**EXERCISE GOAL:** From the line that contains "bookcase: (41, 418) -> (153, 718), removed" to the final line of the records below, print each line exactly and leave every picture out.

**MATERIAL SHOWN:**
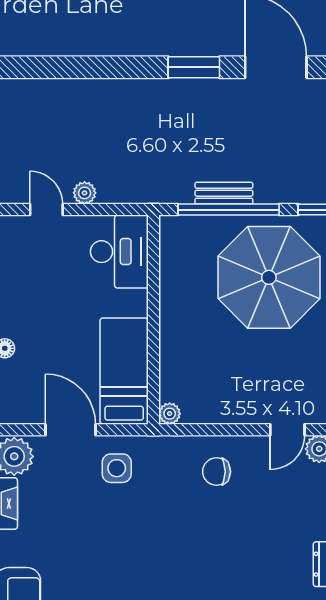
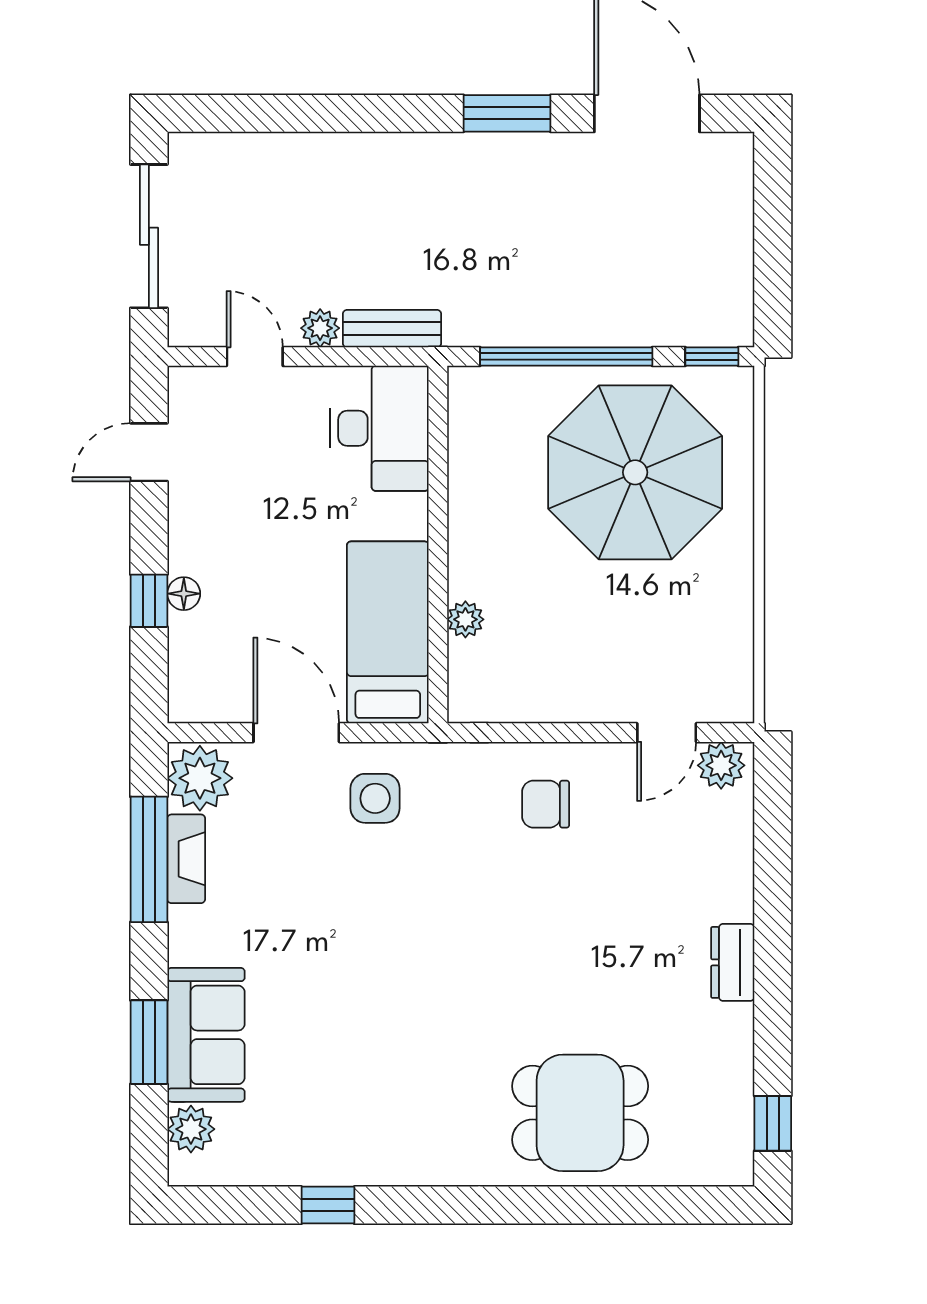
bench: (224, 193) -> (392, 329), moved
plant: (170, 414) -> (465, 619), moved

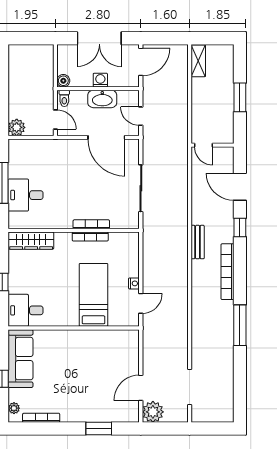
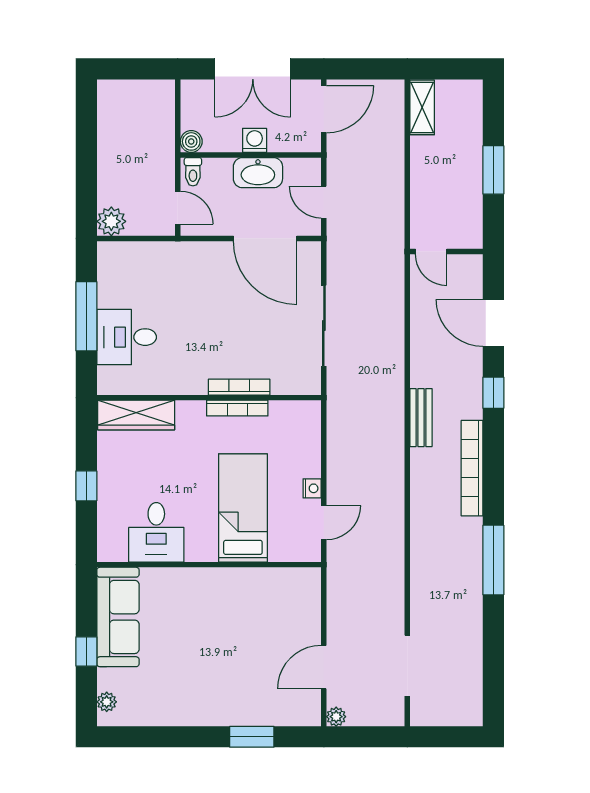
desk: (26, 310) -> (156, 532), moved, turned -90
plant: (153, 412) -> (336, 717), width x0.53, depth x0.53
bookcase: (41, 418) -> (153, 718), removed

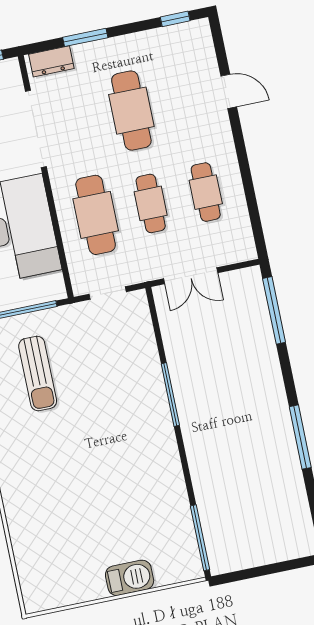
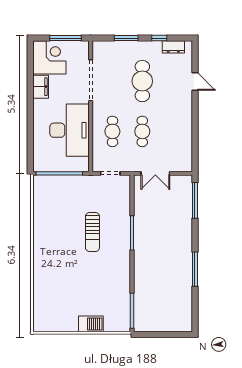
window: (175, 19) -> (159, 38), moved
dresser: (51, 61) -> (173, 47), moved
cafe table: (206, 192) -> (172, 131), removed
cafe table: (96, 215) -> (112, 131), width x0.73, depth x0.74
sun lounger: (38, 373) -> (92, 232), moved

**RESPONSE:**
bookcase: (41, 418) -> (153, 718), removed

window: (175, 19) -> (159, 38), moved
dresser: (51, 61) -> (173, 47), moved
cafe table: (206, 192) -> (172, 131), removed
cafe table: (96, 215) -> (112, 131), width x0.73, depth x0.74
sun lounger: (38, 373) -> (92, 232), moved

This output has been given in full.